[Scene images with change listings]
+ + + + +
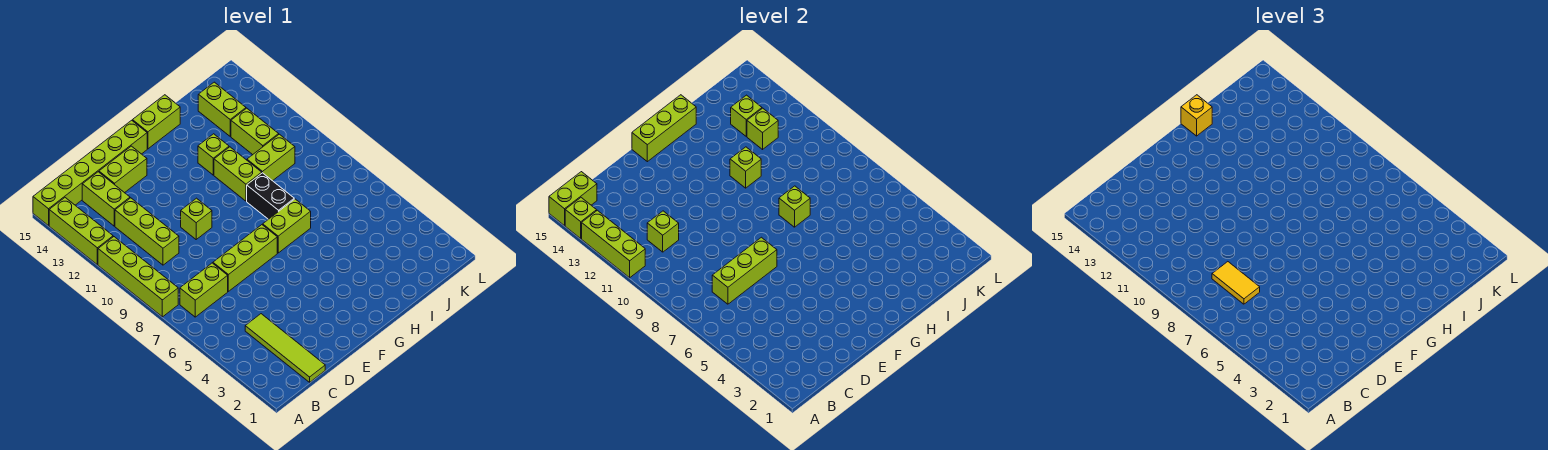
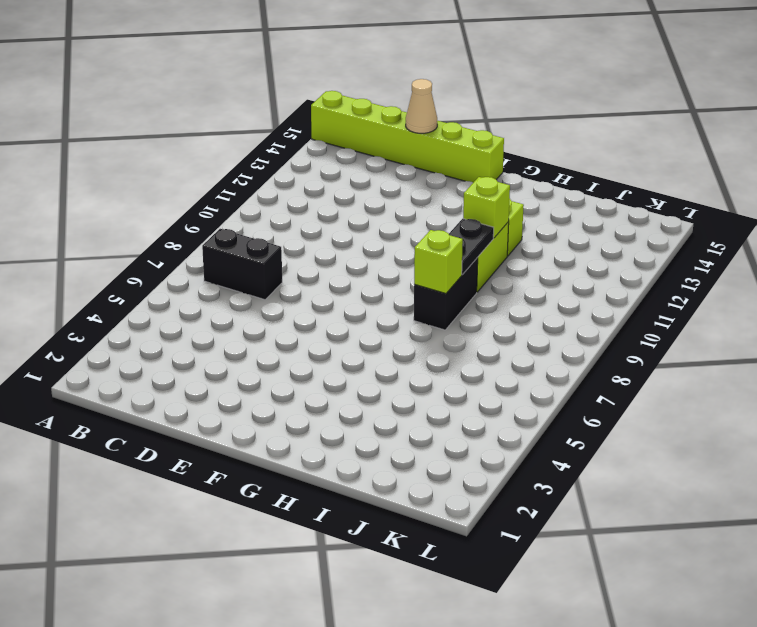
black brick B7:C7 level 1 -> lime brick B7:C7 level 1
tan cone D15 level 2 -> none
black plate H9:H10 level 2 -> none
none -> lime brick A8:A11 level 1
none -> lime brick A12:A14 level 1
none -> lime tile C1:C4 level 1
none -> lime brick C10:C12 level 1

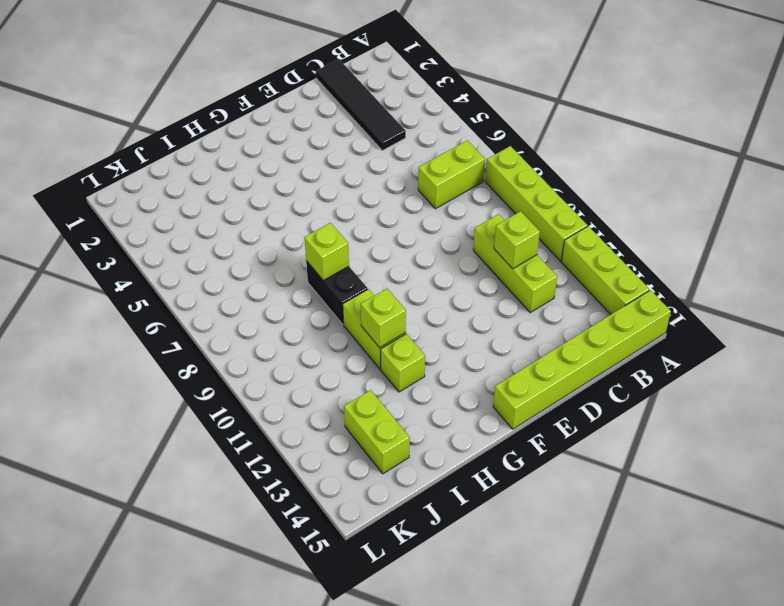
black tile C1:C4 level 1 -> lime tile C1:C4 level 1
none -> lime brick C13:C14 level 1
none -> lime brick D7:F7 level 1
none -> lime brick D14:E14 level 1
none -> lime brick E10 level 1

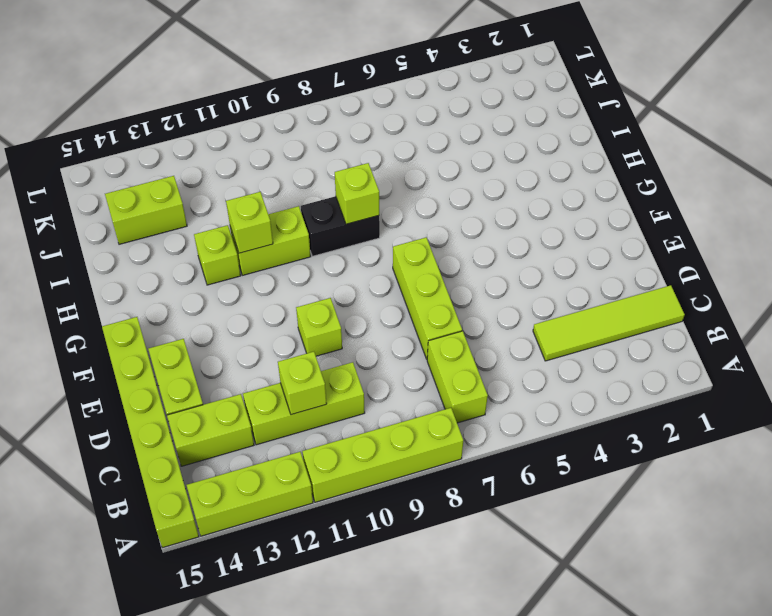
none -> lime brick G7:H7 level 1
none -> lime brick G15:H15 level 1
none -> lime brick I10:J10 level 1
none -> lime brick J11:J12 level 1

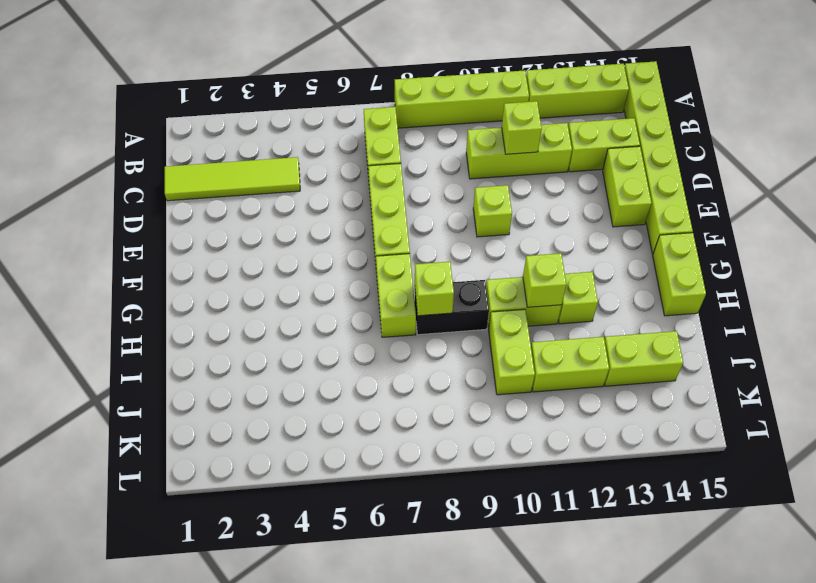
none -> lime brick A11:A13 level 2
none -> lime brick A14 level 2
none -> lime brick A15:B15 level 2
none -> lime brick C7:E7 level 2

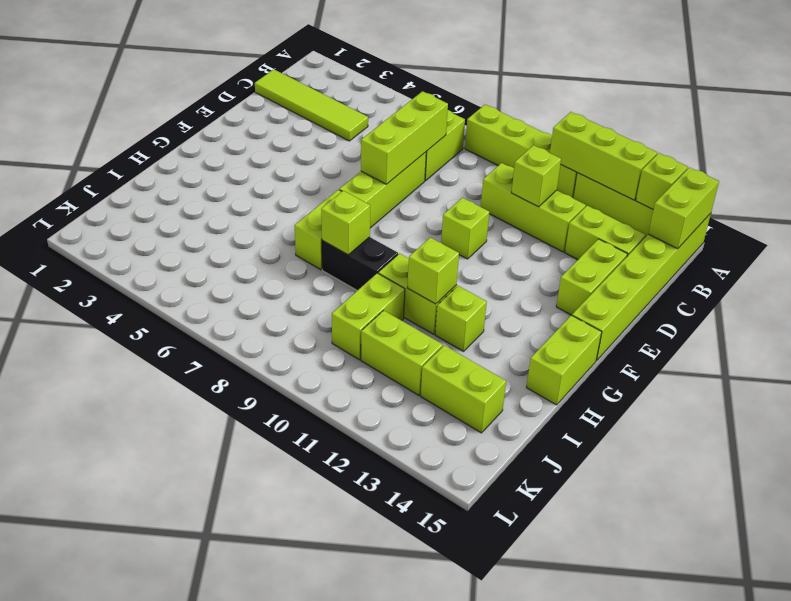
none -> lime brick F15:H15 level 2
none -> lime brick J12 level 2
none -> lime brick J13 level 2
none -> yellow tile C7:C8 level 3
+ + + + +
◆ What to work on
Emit an exact copy of the lines from the line bearing "none -> lime brick A15:B15 level 2" through the last line above, inclusive, and leave the images out.

◆ Exercise solution
none -> lime brick A15:B15 level 2
none -> lime brick C7:E7 level 2

none -> lime brick F15:H15 level 2
none -> lime brick J12 level 2
none -> lime brick J13 level 2
none -> yellow tile C7:C8 level 3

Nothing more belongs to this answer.